Exercise aim
Each line below containing the word "window" needs to be shown.

Records for this task
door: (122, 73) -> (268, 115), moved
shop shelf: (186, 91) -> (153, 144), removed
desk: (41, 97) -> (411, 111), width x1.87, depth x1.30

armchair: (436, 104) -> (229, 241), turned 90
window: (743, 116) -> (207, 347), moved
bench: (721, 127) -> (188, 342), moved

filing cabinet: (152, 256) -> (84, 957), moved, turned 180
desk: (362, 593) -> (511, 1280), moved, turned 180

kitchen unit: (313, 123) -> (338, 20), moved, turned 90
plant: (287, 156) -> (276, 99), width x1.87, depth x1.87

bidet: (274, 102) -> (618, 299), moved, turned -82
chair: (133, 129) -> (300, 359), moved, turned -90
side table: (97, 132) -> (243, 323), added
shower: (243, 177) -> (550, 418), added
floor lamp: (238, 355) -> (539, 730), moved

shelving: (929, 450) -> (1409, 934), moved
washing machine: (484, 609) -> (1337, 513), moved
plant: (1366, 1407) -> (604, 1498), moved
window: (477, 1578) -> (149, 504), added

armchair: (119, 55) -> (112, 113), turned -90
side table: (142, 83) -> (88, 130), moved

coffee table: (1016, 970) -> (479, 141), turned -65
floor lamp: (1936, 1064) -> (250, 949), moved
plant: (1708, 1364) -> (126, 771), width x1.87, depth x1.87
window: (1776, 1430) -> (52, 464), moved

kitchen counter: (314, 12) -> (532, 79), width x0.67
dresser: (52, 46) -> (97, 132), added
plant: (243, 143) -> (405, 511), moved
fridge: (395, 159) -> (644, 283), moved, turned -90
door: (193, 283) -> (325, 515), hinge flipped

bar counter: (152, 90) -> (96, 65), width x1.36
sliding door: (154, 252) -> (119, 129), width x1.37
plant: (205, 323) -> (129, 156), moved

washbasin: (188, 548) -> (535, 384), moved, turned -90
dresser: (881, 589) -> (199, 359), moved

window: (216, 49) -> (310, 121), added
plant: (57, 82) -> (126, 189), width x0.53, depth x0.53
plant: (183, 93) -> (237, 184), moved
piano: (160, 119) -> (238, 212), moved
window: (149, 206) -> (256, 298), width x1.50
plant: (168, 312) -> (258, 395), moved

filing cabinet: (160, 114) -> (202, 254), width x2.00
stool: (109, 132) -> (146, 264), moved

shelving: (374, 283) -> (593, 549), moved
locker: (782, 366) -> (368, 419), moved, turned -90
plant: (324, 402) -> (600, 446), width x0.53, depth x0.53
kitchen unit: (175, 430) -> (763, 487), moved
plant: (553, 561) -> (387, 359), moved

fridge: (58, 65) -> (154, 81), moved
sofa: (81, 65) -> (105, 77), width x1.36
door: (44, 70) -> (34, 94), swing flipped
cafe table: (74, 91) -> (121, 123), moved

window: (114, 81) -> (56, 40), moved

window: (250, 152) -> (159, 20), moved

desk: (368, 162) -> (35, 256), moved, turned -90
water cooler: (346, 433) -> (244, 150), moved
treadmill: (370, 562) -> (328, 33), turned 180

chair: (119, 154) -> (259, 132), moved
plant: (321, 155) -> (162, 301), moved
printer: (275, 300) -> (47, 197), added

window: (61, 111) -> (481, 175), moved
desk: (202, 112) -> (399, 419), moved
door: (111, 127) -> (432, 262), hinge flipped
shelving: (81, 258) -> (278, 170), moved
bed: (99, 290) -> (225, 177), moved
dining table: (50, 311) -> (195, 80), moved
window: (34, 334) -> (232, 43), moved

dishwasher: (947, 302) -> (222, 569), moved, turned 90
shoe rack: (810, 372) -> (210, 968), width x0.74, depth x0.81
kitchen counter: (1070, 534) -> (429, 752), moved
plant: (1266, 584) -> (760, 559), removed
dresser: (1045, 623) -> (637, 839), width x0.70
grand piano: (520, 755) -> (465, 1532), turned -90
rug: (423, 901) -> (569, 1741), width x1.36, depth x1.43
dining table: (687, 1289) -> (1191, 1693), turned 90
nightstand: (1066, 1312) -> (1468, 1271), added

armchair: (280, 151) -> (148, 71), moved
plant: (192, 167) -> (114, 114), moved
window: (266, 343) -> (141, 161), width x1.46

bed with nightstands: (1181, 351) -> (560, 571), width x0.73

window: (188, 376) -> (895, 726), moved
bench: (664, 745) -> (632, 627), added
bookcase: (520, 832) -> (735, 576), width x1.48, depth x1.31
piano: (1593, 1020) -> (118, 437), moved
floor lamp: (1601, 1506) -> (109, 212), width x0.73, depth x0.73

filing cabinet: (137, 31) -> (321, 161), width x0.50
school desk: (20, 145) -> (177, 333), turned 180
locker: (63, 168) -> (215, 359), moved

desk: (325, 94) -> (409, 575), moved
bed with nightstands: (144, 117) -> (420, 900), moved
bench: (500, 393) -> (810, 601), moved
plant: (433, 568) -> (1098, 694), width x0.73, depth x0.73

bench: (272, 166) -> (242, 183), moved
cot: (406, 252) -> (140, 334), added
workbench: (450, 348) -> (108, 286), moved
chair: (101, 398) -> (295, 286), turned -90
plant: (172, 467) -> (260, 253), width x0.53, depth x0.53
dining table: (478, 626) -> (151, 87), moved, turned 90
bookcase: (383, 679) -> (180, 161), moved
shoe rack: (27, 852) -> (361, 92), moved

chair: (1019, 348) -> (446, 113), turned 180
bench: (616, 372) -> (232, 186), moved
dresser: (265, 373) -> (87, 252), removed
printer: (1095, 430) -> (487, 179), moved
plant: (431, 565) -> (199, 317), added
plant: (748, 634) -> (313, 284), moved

Result
window: (743, 116) -> (207, 347), moved
window: (477, 1578) -> (149, 504), added
window: (1776, 1430) -> (52, 464), moved
window: (216, 49) -> (310, 121), added
window: (149, 206) -> (256, 298), width x1.50
window: (114, 81) -> (56, 40), moved
window: (250, 152) -> (159, 20), moved
window: (61, 111) -> (481, 175), moved
window: (34, 334) -> (232, 43), moved
window: (266, 343) -> (141, 161), width x1.46
window: (188, 376) -> (895, 726), moved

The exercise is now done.